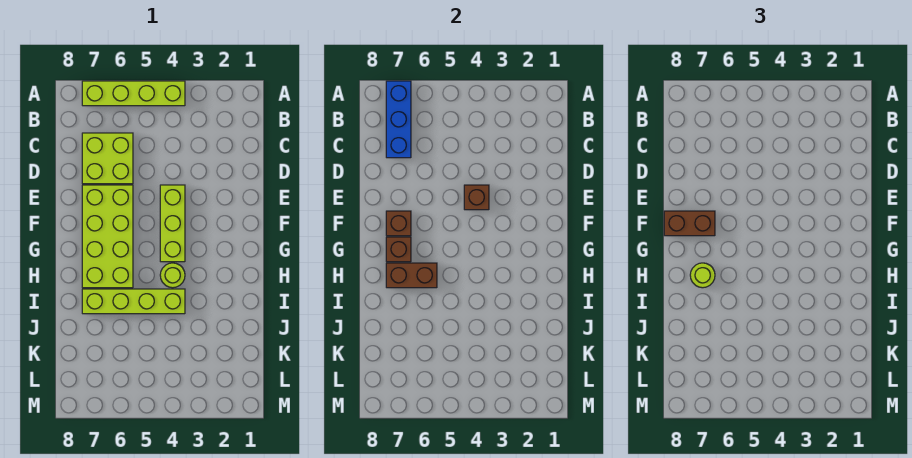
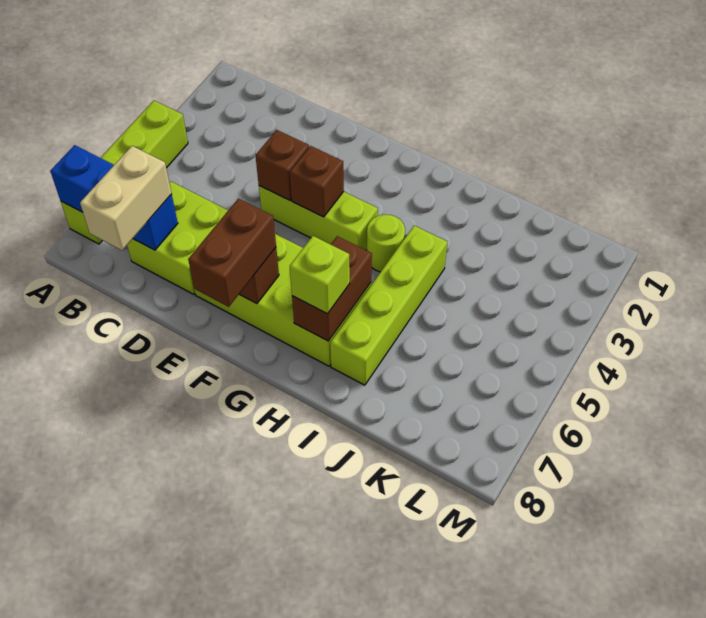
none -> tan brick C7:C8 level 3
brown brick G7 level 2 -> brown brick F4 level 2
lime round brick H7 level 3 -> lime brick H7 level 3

--

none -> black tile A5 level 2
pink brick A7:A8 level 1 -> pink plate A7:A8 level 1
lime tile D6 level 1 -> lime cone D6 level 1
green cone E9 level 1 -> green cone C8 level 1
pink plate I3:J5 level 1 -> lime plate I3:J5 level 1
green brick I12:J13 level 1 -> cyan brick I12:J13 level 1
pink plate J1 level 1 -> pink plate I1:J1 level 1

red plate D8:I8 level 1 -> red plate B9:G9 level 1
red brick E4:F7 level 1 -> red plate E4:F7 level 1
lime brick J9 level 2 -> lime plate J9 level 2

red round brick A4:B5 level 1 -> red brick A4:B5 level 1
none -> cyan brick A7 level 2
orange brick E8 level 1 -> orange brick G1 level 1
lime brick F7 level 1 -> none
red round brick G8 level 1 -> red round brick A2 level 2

▶ INSTRUCTIONS FOR THE TASK
Will you return exactly the lines above from the one with "none -> tan brick C7:C8 level 3" down to the one with "lime round brick", counting both as part of the range?

▶ RESULT
none -> tan brick C7:C8 level 3
brown brick G7 level 2 -> brown brick F4 level 2
lime round brick H7 level 3 -> lime brick H7 level 3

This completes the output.